Information supplied:
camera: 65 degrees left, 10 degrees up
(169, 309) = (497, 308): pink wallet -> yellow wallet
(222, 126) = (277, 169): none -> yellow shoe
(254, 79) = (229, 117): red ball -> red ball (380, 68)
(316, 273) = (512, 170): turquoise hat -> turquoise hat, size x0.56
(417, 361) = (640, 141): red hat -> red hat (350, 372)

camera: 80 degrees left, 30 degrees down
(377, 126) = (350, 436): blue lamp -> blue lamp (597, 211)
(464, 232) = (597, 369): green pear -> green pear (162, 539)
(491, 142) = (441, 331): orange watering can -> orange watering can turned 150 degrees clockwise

--

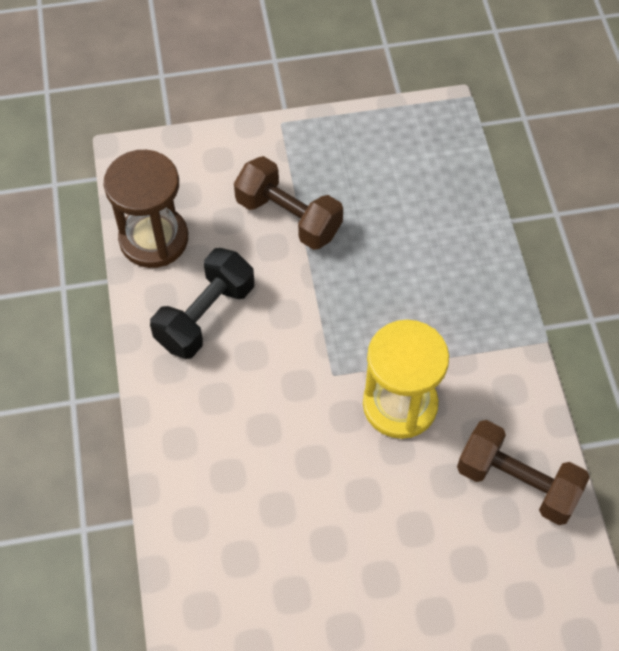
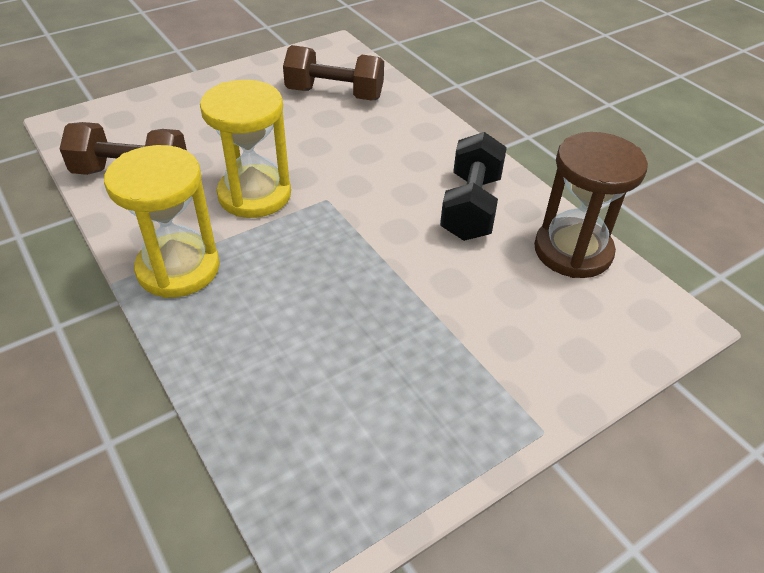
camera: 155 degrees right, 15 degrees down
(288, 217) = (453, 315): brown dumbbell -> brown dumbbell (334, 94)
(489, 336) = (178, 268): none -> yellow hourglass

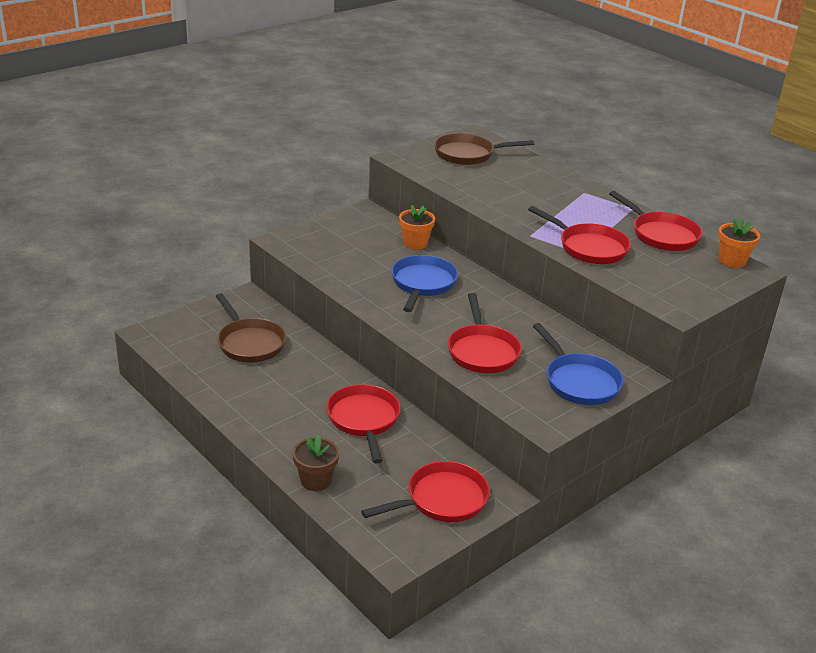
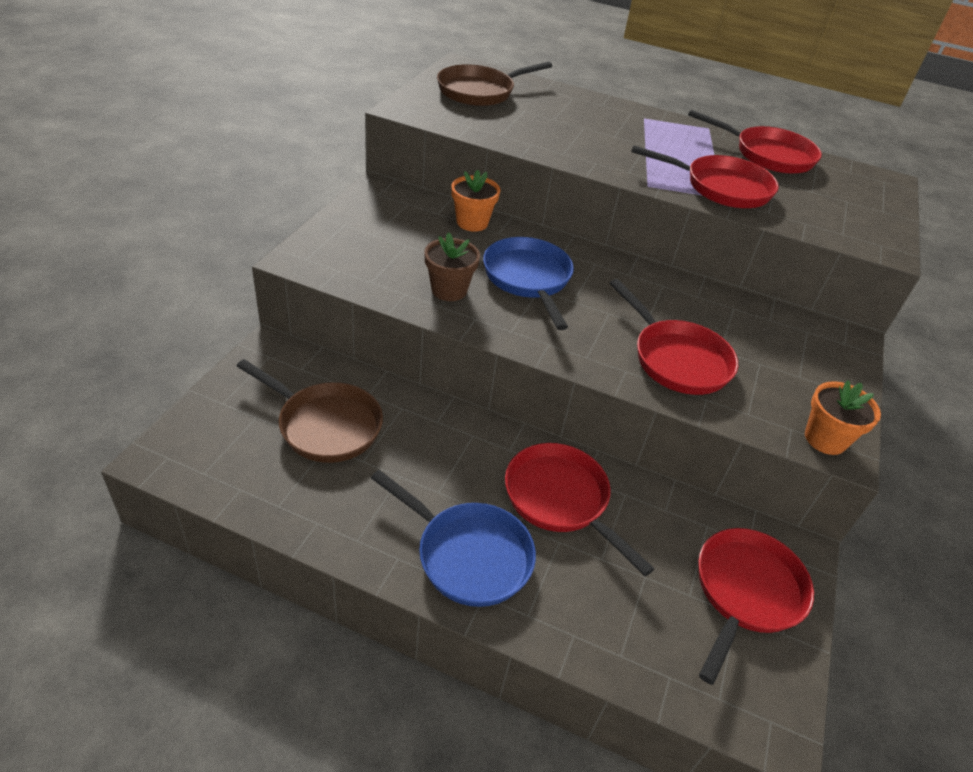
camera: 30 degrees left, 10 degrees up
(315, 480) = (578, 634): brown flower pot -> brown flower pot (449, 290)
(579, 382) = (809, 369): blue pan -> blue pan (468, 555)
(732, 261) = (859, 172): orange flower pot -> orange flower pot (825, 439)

Task details:
Keep both end lines and retype everything in the records above from the line containing "(254, 79) = (229, 117): red" through the line containing "(491, 142) = (441, 331): orange", exactly, with nothing else.

Response to this task:
(254, 79) = (229, 117): red ball -> red ball (380, 68)
(316, 273) = (512, 170): turquoise hat -> turquoise hat, size x0.56
(417, 361) = (640, 141): red hat -> red hat (350, 372)

camera: 80 degrees left, 30 degrees down
(377, 126) = (350, 436): blue lamp -> blue lamp (597, 211)
(464, 232) = (597, 369): green pear -> green pear (162, 539)
(491, 142) = (441, 331): orange watering can -> orange watering can turned 150 degrees clockwise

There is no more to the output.